### WHAT TO DO
Return all the entries below exactly as they were given.
* * *
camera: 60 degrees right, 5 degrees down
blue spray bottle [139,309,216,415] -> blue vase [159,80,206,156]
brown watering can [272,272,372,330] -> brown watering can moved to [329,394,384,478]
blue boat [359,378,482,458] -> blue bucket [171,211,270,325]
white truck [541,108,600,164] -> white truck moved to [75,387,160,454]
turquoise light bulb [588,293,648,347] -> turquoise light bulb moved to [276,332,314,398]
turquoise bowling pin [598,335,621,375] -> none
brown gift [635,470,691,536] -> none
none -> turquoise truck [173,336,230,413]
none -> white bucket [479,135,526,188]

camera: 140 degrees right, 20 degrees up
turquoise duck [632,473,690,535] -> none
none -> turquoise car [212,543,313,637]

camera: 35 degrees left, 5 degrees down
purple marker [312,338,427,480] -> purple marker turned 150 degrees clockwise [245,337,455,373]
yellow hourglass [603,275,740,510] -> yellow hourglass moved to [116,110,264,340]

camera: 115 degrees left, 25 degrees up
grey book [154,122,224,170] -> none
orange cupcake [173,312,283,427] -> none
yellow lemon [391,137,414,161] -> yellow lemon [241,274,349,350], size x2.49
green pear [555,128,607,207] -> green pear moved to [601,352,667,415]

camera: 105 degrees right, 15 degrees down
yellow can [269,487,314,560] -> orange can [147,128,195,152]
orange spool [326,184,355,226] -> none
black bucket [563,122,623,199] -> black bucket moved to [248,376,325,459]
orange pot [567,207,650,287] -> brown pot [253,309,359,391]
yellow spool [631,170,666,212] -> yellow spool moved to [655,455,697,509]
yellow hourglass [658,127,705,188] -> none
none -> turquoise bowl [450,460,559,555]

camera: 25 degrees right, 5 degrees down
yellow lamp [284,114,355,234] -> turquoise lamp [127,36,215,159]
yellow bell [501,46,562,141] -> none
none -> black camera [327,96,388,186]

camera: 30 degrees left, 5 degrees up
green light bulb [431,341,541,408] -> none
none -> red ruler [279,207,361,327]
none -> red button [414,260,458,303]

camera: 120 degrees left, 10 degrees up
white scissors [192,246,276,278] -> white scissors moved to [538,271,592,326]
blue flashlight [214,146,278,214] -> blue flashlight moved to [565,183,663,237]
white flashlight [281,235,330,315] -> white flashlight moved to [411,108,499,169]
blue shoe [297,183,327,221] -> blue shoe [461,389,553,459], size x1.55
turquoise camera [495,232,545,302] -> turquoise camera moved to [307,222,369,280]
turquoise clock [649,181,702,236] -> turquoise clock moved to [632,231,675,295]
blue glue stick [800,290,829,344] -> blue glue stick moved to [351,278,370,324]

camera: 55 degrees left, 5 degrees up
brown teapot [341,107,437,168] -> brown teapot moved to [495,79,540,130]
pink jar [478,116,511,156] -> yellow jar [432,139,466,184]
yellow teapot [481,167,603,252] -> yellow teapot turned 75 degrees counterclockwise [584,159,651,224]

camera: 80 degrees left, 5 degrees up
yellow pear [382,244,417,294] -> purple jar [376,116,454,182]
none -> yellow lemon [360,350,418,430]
* * *
### ANSWER SECTION
camera: 60 degrees right, 5 degrees down
blue spray bottle [139,309,216,415] -> blue vase [159,80,206,156]
brown watering can [272,272,372,330] -> brown watering can moved to [329,394,384,478]
blue boat [359,378,482,458] -> blue bucket [171,211,270,325]
white truck [541,108,600,164] -> white truck moved to [75,387,160,454]
turquoise light bulb [588,293,648,347] -> turquoise light bulb moved to [276,332,314,398]
turquoise bowling pin [598,335,621,375] -> none
brown gift [635,470,691,536] -> none
none -> turquoise truck [173,336,230,413]
none -> white bucket [479,135,526,188]

camera: 140 degrees right, 20 degrees up
turquoise duck [632,473,690,535] -> none
none -> turquoise car [212,543,313,637]

camera: 35 degrees left, 5 degrees down
purple marker [312,338,427,480] -> purple marker turned 150 degrees clockwise [245,337,455,373]
yellow hourglass [603,275,740,510] -> yellow hourglass moved to [116,110,264,340]

camera: 115 degrees left, 25 degrees up
grey book [154,122,224,170] -> none
orange cupcake [173,312,283,427] -> none
yellow lemon [391,137,414,161] -> yellow lemon [241,274,349,350], size x2.49
green pear [555,128,607,207] -> green pear moved to [601,352,667,415]

camera: 105 degrees right, 15 degrees down
yellow can [269,487,314,560] -> orange can [147,128,195,152]
orange spool [326,184,355,226] -> none
black bucket [563,122,623,199] -> black bucket moved to [248,376,325,459]
orange pot [567,207,650,287] -> brown pot [253,309,359,391]
yellow spool [631,170,666,212] -> yellow spool moved to [655,455,697,509]
yellow hourglass [658,127,705,188] -> none
none -> turquoise bowl [450,460,559,555]

camera: 25 degrees right, 5 degrees down
yellow lamp [284,114,355,234] -> turquoise lamp [127,36,215,159]
yellow bell [501,46,562,141] -> none
none -> black camera [327,96,388,186]

camera: 30 degrees left, 5 degrees up
green light bulb [431,341,541,408] -> none
none -> red ruler [279,207,361,327]
none -> red button [414,260,458,303]

camera: 120 degrees left, 10 degrees up
white scissors [192,246,276,278] -> white scissors moved to [538,271,592,326]
blue flashlight [214,146,278,214] -> blue flashlight moved to [565,183,663,237]
white flashlight [281,235,330,315] -> white flashlight moved to [411,108,499,169]
blue shoe [297,183,327,221] -> blue shoe [461,389,553,459], size x1.55
turquoise camera [495,232,545,302] -> turquoise camera moved to [307,222,369,280]
turquoise clock [649,181,702,236] -> turquoise clock moved to [632,231,675,295]
blue glue stick [800,290,829,344] -> blue glue stick moved to [351,278,370,324]

camera: 55 degrees left, 5 degrees up
brown teapot [341,107,437,168] -> brown teapot moved to [495,79,540,130]
pink jar [478,116,511,156] -> yellow jar [432,139,466,184]
yellow teapot [481,167,603,252] -> yellow teapot turned 75 degrees counterclockwise [584,159,651,224]

camera: 80 degrees left, 5 degrees up
yellow pear [382,244,417,294] -> purple jar [376,116,454,182]
none -> yellow lemon [360,350,418,430]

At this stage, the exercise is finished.